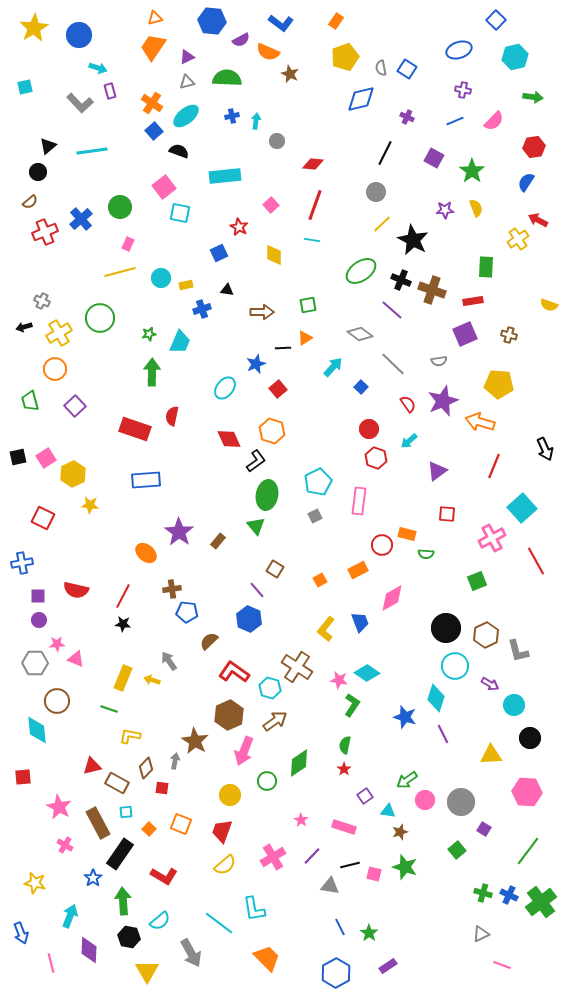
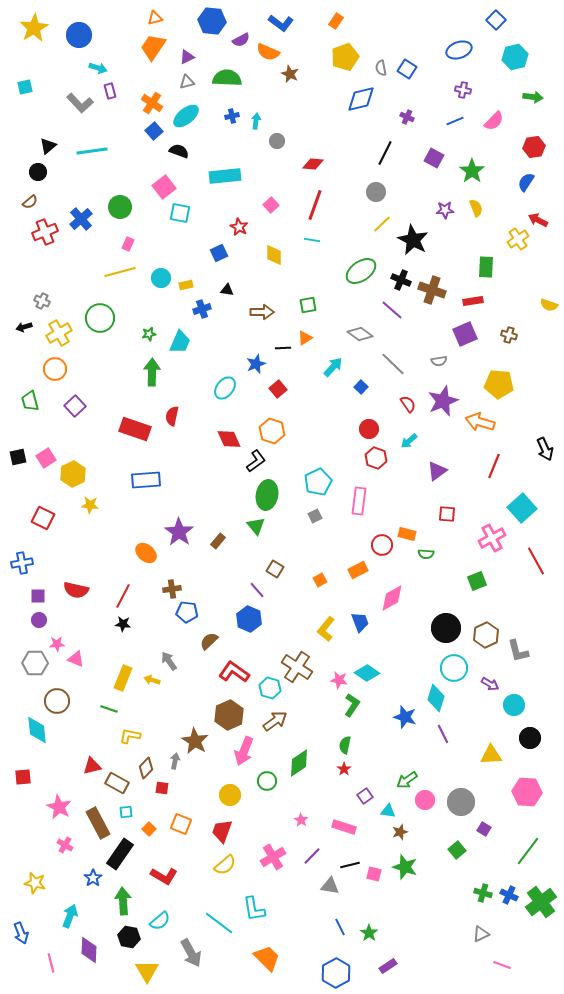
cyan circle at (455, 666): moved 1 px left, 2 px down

------------------------------------------------------------------------

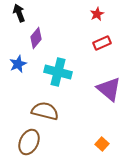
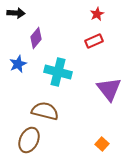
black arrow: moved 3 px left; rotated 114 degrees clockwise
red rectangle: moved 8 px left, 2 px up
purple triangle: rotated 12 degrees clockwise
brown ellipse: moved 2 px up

------------------------------------------------------------------------

■ **Work request**: Report each line of the entries where the word "rotated" occurs.

■ **Output below**:
black arrow: moved 3 px left; rotated 114 degrees clockwise
purple triangle: rotated 12 degrees clockwise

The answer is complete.